(EXERCISE MATERIAL)

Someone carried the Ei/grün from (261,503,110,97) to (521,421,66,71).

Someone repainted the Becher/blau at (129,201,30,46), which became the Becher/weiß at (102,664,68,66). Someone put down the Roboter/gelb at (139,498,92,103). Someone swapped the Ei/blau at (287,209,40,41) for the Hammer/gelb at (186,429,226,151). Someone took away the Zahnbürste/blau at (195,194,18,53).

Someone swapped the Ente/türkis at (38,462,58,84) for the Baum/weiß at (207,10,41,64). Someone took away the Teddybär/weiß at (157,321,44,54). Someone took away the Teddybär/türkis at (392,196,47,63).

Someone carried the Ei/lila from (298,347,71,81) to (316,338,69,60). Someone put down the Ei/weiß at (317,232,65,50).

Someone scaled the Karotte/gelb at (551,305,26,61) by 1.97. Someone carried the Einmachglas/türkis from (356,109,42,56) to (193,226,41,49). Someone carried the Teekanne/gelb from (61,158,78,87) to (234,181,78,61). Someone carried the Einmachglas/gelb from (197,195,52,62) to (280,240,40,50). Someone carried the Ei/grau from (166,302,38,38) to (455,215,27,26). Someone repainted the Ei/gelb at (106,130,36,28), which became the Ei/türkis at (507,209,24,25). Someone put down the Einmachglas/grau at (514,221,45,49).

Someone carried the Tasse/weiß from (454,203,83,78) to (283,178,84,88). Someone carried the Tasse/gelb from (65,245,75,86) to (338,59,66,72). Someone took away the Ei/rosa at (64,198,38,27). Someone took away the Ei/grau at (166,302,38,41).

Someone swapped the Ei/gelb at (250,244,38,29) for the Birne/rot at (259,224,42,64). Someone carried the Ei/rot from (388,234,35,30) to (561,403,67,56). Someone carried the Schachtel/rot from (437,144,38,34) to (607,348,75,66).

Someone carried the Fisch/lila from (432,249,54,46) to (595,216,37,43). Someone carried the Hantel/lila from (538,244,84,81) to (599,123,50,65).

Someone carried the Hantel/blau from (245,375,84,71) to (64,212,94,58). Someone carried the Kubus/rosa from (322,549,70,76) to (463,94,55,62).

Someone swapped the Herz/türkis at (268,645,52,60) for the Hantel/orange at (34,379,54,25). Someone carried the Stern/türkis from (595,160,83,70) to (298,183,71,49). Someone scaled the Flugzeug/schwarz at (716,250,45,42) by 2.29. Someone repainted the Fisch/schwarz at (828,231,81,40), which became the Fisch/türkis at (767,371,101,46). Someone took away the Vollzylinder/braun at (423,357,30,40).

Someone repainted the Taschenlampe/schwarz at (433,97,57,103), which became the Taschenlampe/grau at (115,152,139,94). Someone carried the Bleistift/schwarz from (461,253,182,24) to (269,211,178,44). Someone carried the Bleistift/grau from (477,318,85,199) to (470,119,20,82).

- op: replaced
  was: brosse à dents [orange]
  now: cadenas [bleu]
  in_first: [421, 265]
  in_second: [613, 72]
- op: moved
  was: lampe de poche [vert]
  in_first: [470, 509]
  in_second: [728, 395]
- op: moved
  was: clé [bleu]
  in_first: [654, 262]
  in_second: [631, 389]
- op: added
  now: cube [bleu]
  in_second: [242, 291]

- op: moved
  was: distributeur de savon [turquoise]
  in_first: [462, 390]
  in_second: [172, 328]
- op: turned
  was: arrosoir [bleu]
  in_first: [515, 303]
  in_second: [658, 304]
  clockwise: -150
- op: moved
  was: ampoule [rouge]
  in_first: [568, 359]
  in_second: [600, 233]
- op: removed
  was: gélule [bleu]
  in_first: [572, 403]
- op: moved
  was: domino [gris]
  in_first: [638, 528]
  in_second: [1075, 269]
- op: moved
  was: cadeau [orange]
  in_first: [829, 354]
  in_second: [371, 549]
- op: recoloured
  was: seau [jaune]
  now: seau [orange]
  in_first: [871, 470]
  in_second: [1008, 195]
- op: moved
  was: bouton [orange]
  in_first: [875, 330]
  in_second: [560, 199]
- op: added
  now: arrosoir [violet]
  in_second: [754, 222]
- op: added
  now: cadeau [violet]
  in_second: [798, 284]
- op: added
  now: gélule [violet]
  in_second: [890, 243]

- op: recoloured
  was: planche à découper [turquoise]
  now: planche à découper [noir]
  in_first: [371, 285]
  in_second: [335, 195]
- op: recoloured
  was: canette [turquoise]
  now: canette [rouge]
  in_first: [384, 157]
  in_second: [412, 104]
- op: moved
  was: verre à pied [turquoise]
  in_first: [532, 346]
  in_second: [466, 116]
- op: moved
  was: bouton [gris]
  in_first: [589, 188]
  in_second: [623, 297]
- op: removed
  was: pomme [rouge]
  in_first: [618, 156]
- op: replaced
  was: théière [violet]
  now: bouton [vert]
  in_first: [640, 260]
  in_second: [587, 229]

(End EXERCISE MATERIAL)

■ **EXERCISE DETAILS**: Print only the lines from the one with "was: planche à découper [turquoise]" to the end of the records, both included.

■ **FINISHED EXERCISE**:
  was: planche à découper [turquoise]
  now: planche à découper [noir]
  in_first: [371, 285]
  in_second: [335, 195]
- op: recoloured
  was: canette [turquoise]
  now: canette [rouge]
  in_first: [384, 157]
  in_second: [412, 104]
- op: moved
  was: verre à pied [turquoise]
  in_first: [532, 346]
  in_second: [466, 116]
- op: moved
  was: bouton [gris]
  in_first: [589, 188]
  in_second: [623, 297]
- op: removed
  was: pomme [rouge]
  in_first: [618, 156]
- op: replaced
  was: théière [violet]
  now: bouton [vert]
  in_first: [640, 260]
  in_second: [587, 229]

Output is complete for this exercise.